→ **Problem**
Return all of the entries below, word for word. Omit each picture.

→ **Supplied material**
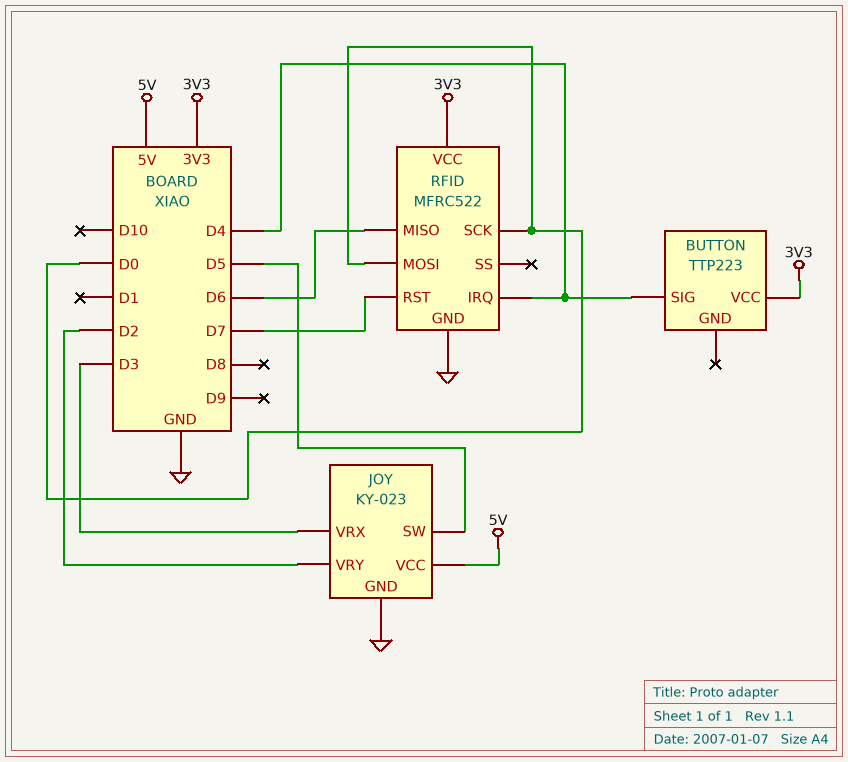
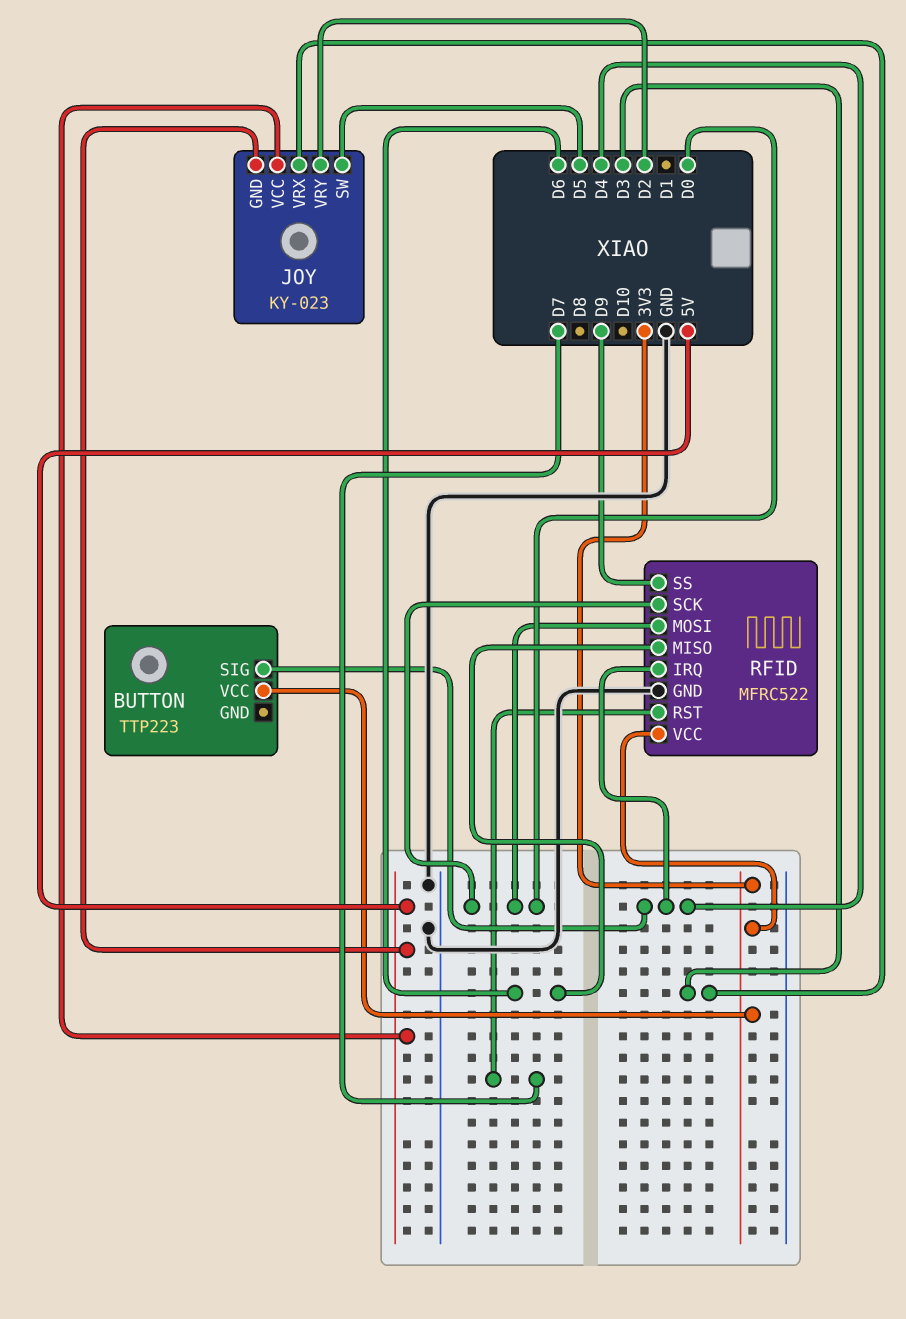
JOY pin GND: GND -> 5V
RFID pin SS: none -> D9

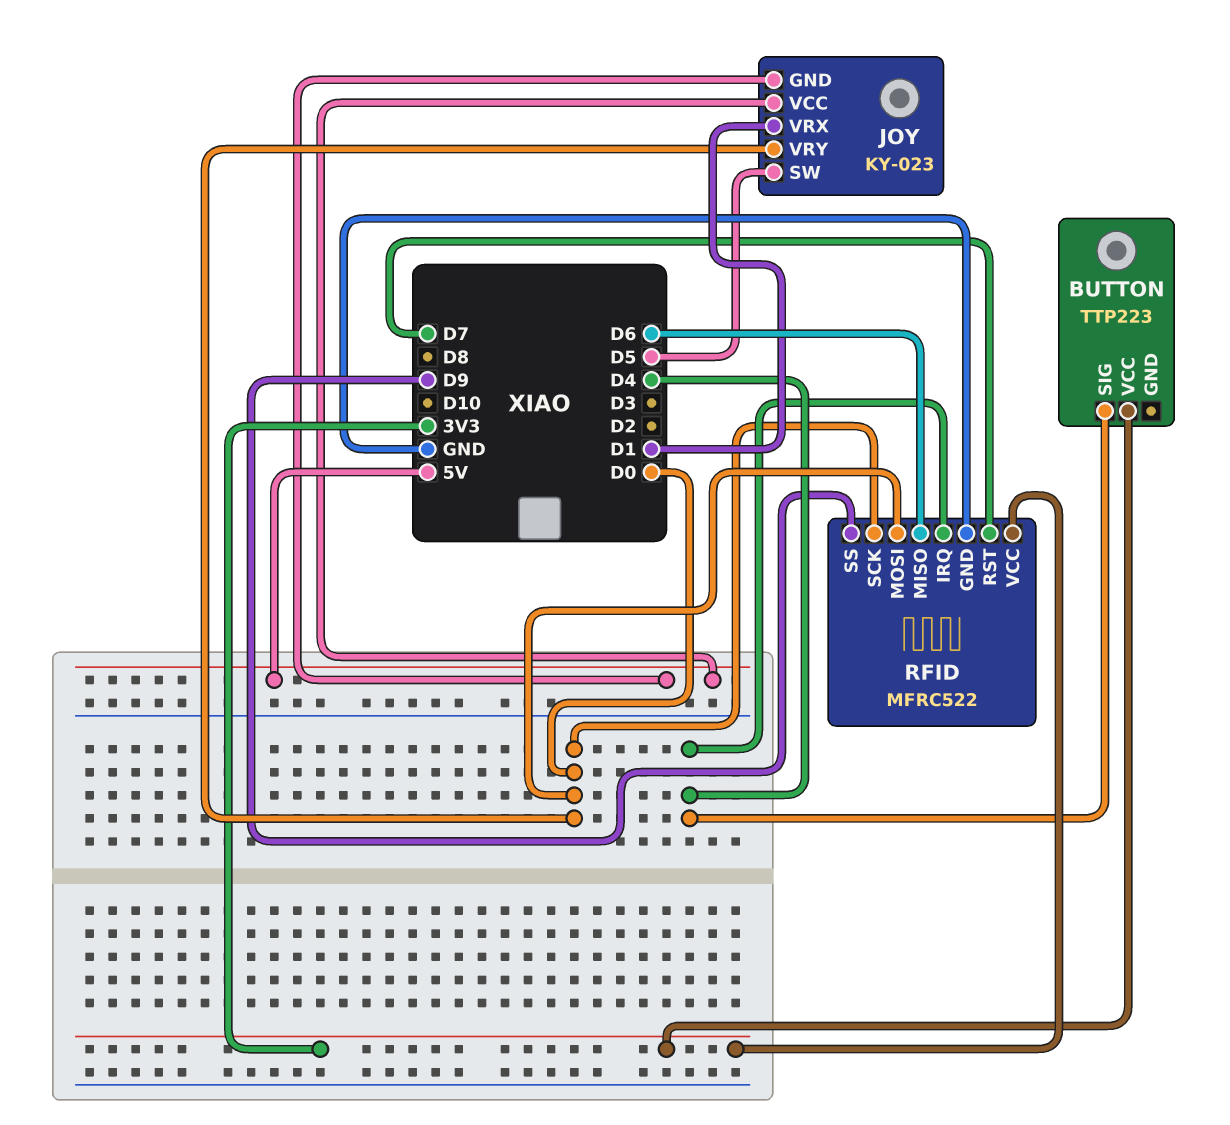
JOY pin VRX: D3 -> D1
JOY pin VRY: D2 -> D0

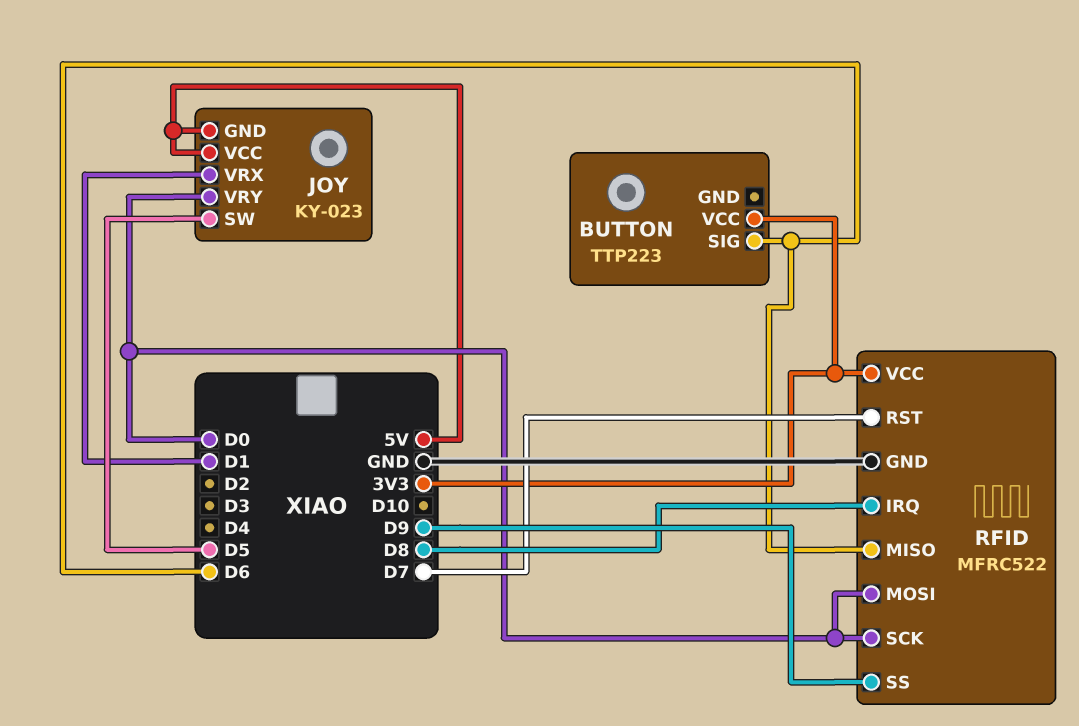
BUTTON pin SIG: D4 -> D6
RFID pin IRQ: D4 -> D8

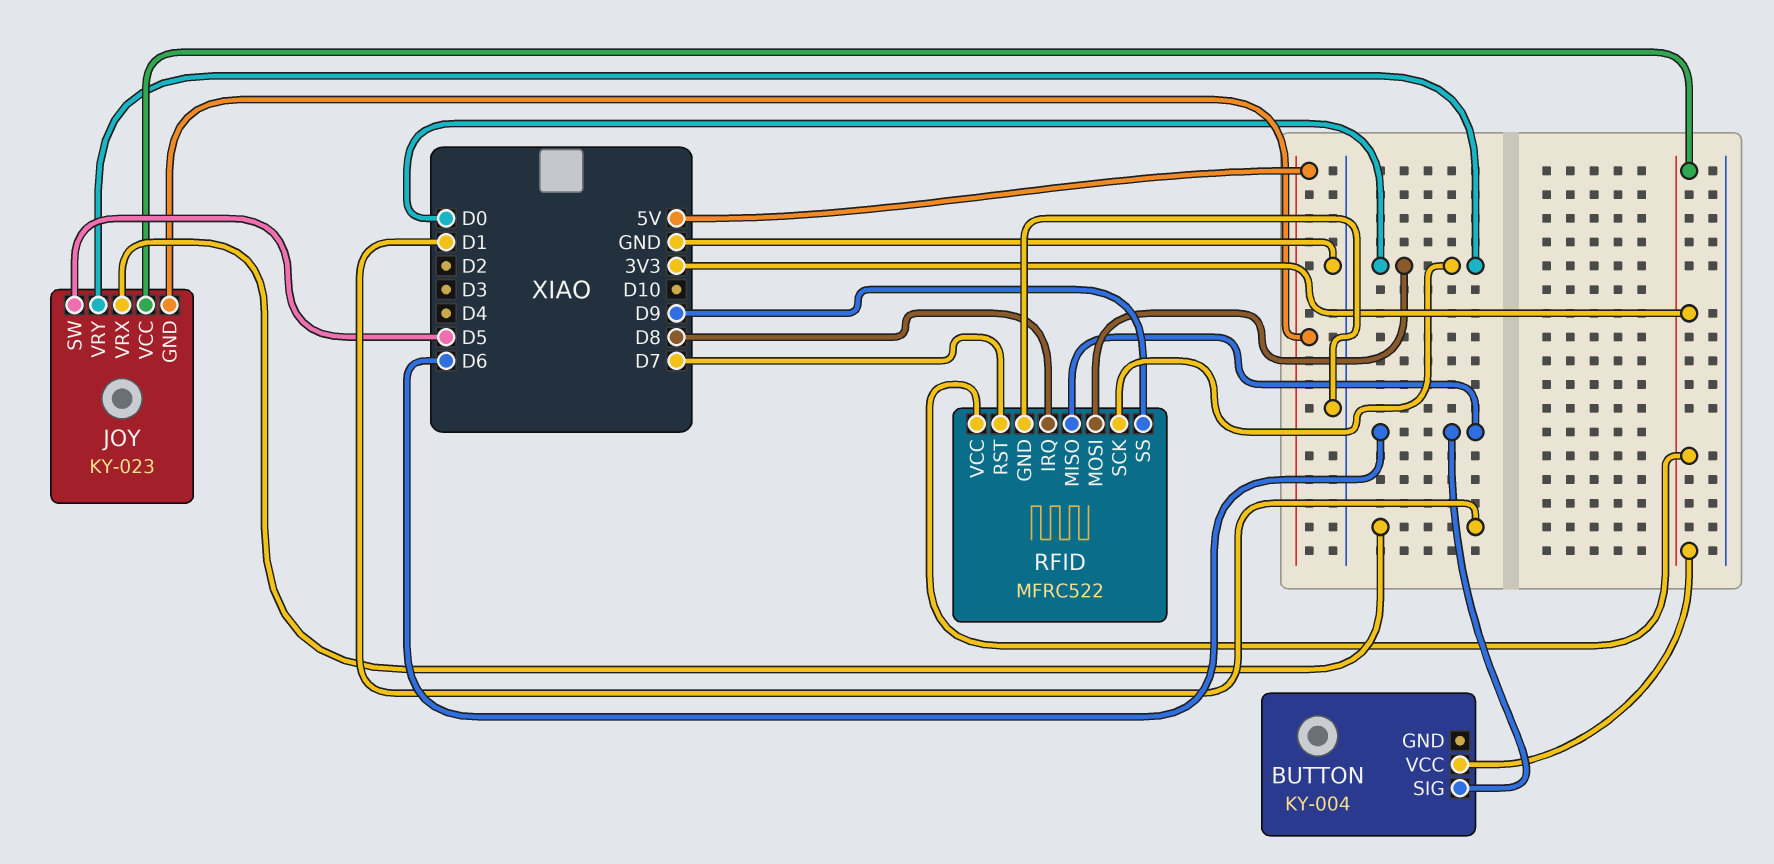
BUTTON: TTP223 -> KY-004
JOY pin VCC: 5V -> 3V3

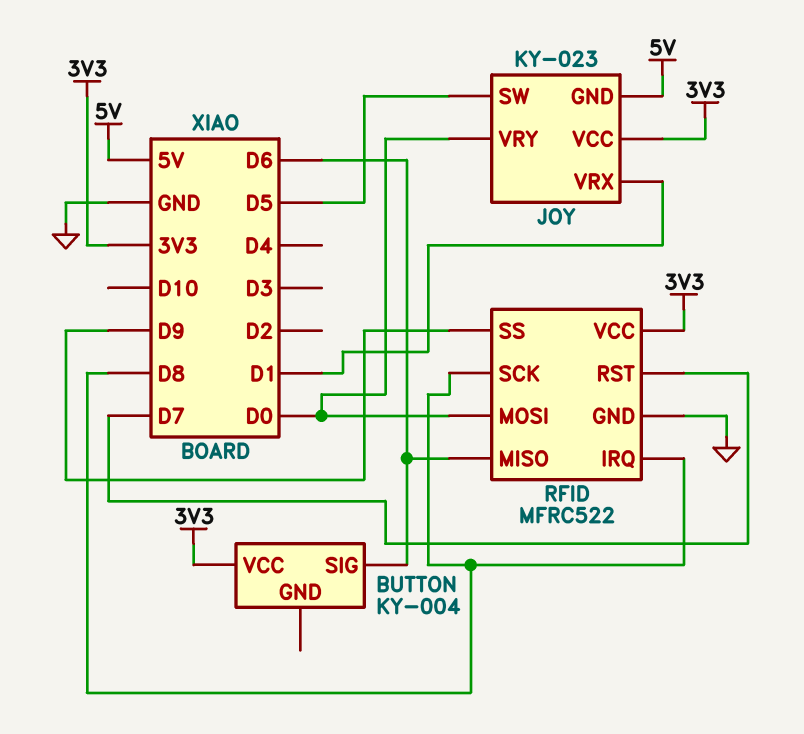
RFID pin SCK: D0 -> D8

→ **Answer for the task**
JOY pin GND: GND -> 5V
RFID pin SS: none -> D9

JOY pin VRX: D3 -> D1
JOY pin VRY: D2 -> D0

BUTTON pin SIG: D4 -> D6
RFID pin IRQ: D4 -> D8

BUTTON: TTP223 -> KY-004
JOY pin VCC: 5V -> 3V3

RFID pin SCK: D0 -> D8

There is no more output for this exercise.